WHAT IS NEEDED: Among the entries, find each line that includes the string "camera" and list it.

RECORDS FOR THIS EXERCISE:
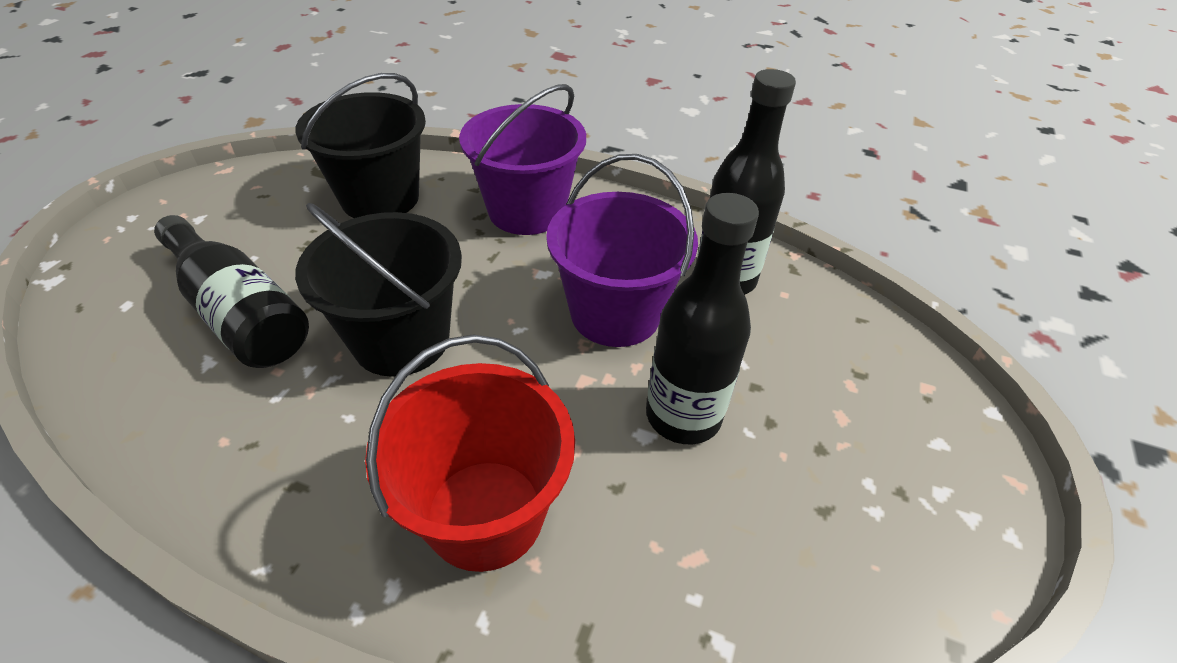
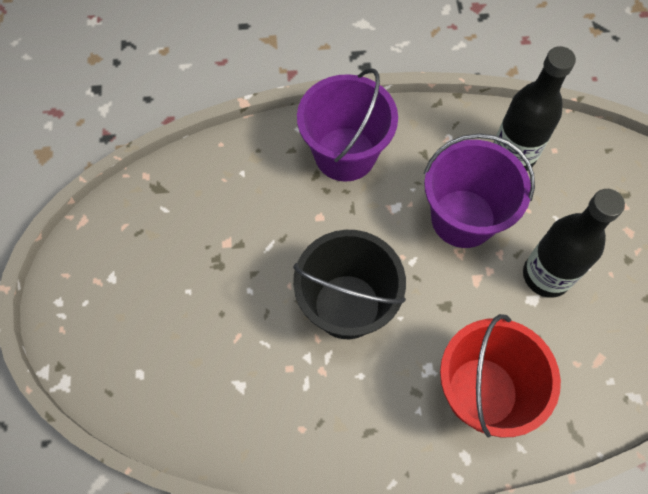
camera: 25 degrees left, 20 degrees up
(240, 313) = (224, 340): black bottle -> none
(380, 198) = (230, 192): black bucket -> none

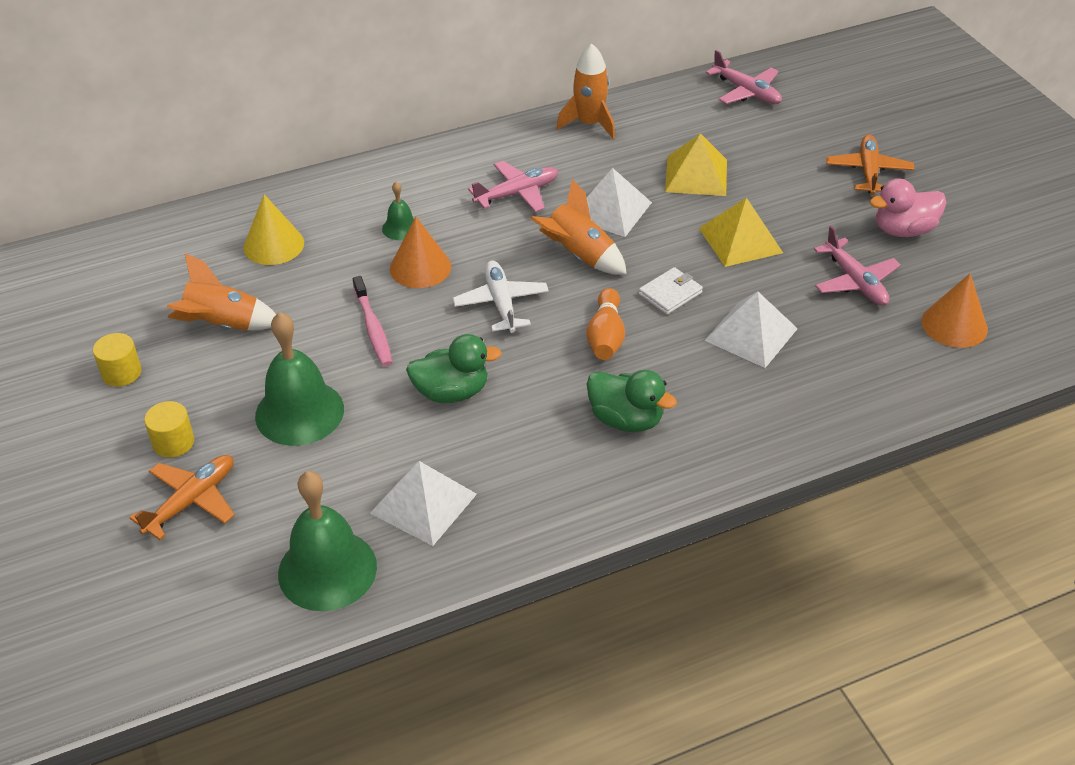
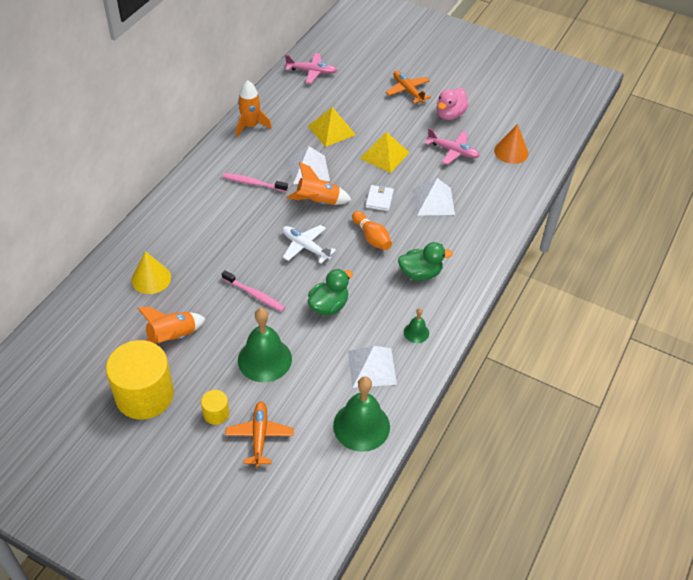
camera: 40 degrees left, 5 degrees up
(121, 373) = (144, 395): yellow cylinder -> yellow cylinder, size x2.27
(400, 228) = (211, 233): green bell -> green bell (416, 332)
(420, 267) = (245, 249): orange cone -> none
(517, 193) = (253, 183): pink plane -> pink toothbrush

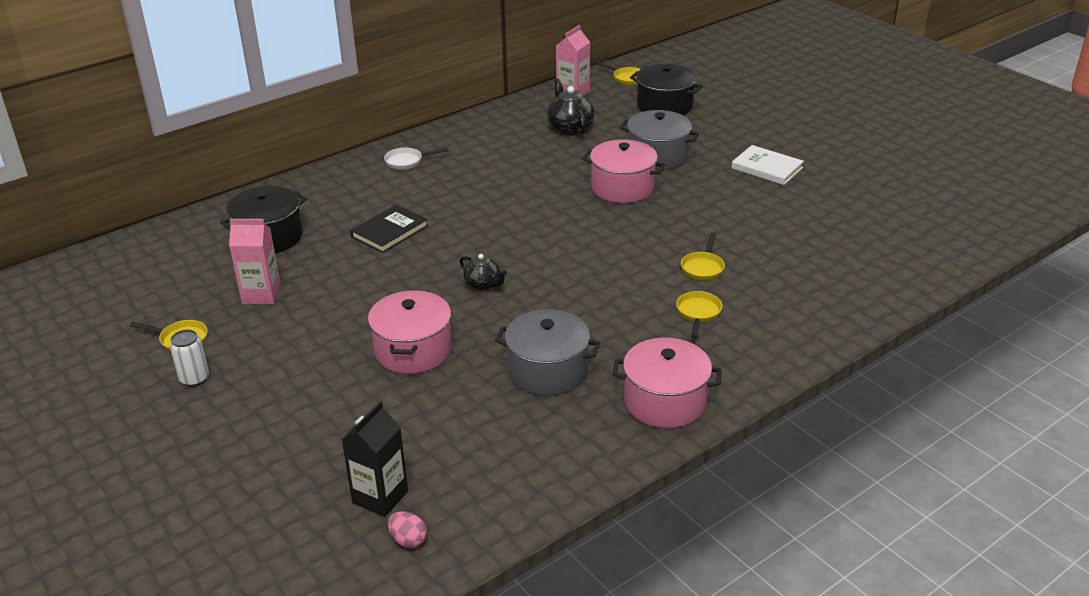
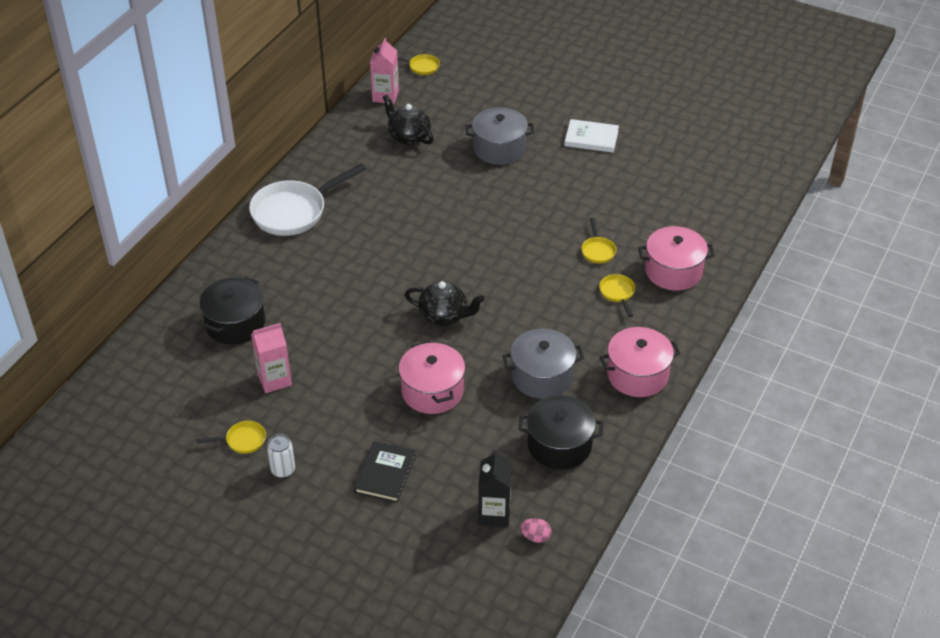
camera: 25 degrees left, 10 degrees up
(389, 231) = (333, 288): black book -> black book (385, 474)
(407, 162) = (294, 211): white pan -> white pan, size x2.18
(483, 284) = (444, 316): black teapot -> black teapot, size x1.58
(622, 188) = (491, 190): pink pot -> pink pot (673, 271)
(664, 106) = (472, 91): black pot -> black pot (559, 445)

OUTPUT:
camera: 25 degrees left, 20 degrees up
camera: 40 degrees left, 5 degrees up
camera: 25 degrees left, 10 degrees up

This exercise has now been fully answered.